### WORK TO BE COMPLETED
Nothing but the text of the records should come back; copy it exactly and leave the pictures out.

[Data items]
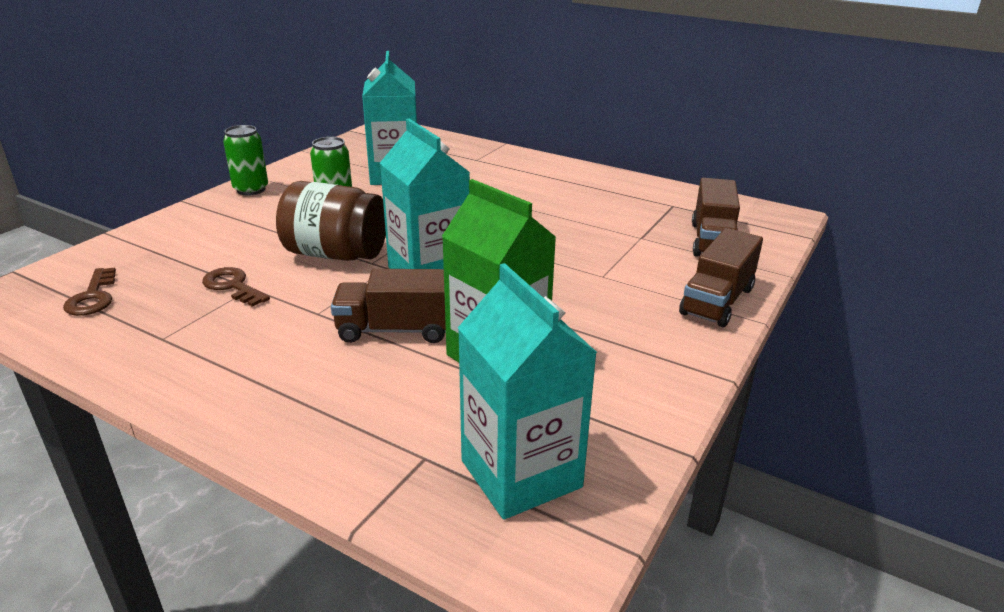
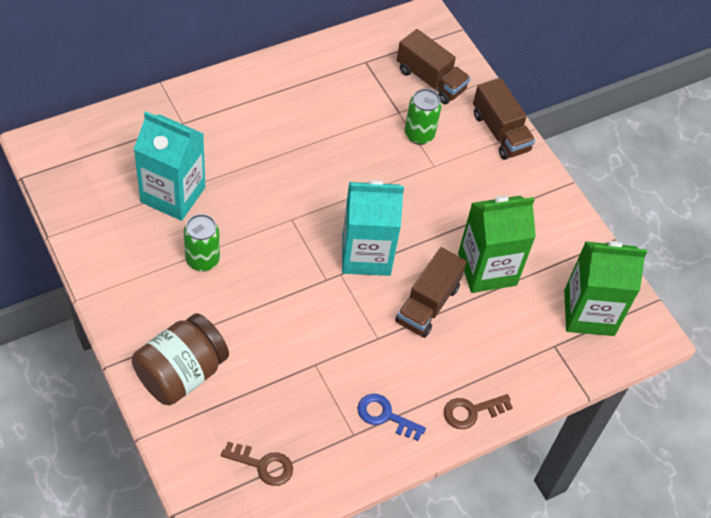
camera: 65 degrees left, 25 degrees up
(202, 350) = (385, 416): none -> blue key
(232, 286) = (305, 374): brown key -> brown key (471, 412)
(251, 190) = (123, 308): green can -> green can (419, 135)
(336, 254) = (298, 295): brown jar -> brown jar (181, 373)
(521, 474) = (589, 313): turquoise carton -> green carton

### OUTPUT FOR THIS TASK
camera: 65 degrees left, 25 degrees up
(202, 350) = (385, 416): none -> blue key
(232, 286) = (305, 374): brown key -> brown key (471, 412)
(251, 190) = (123, 308): green can -> green can (419, 135)
(336, 254) = (298, 295): brown jar -> brown jar (181, 373)
(521, 474) = (589, 313): turquoise carton -> green carton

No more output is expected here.